Exercise directions: Before returning the data, strip out the pictures and keep everything else exactly the same.

Data excerpt:
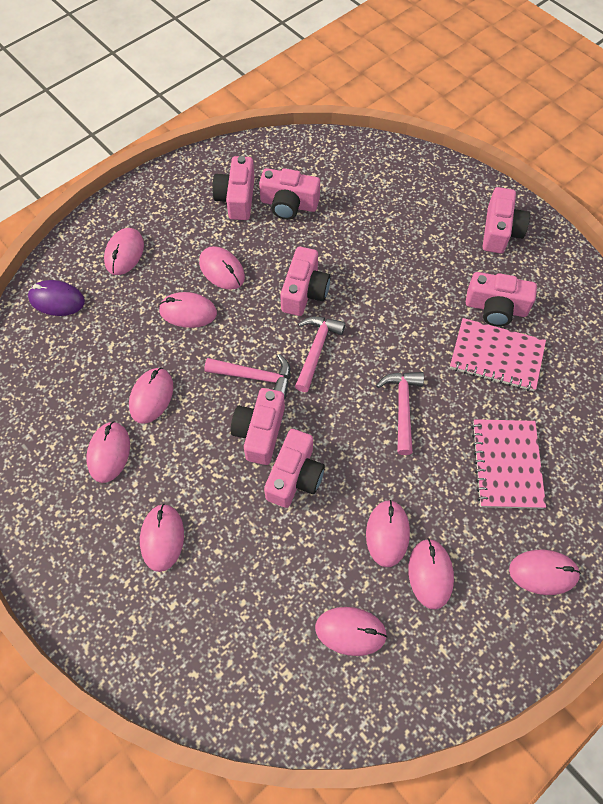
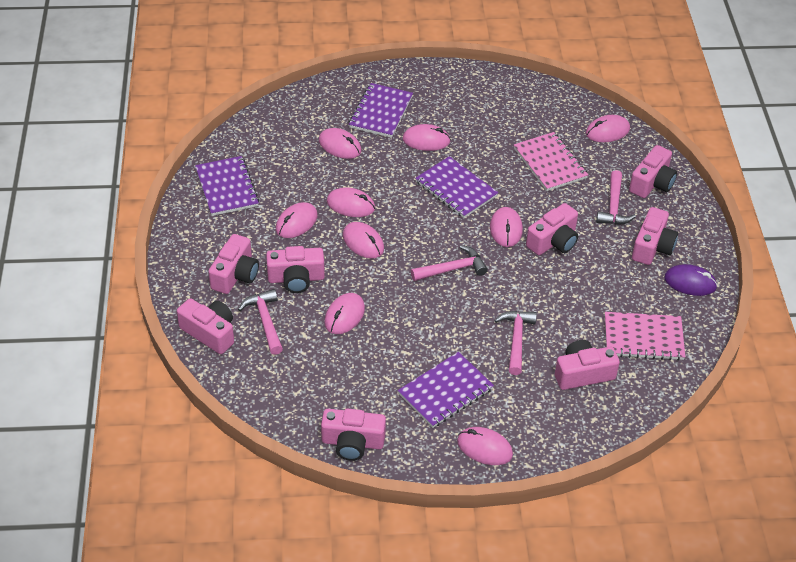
pink camera: 7 -> 8
pink hammer: 3 -> 4
pink mouse: 10 -> 9
purple notebook: 0 -> 4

Reply:
pink camera: 7 -> 8
pink hammer: 3 -> 4
pink mouse: 10 -> 9
purple notebook: 0 -> 4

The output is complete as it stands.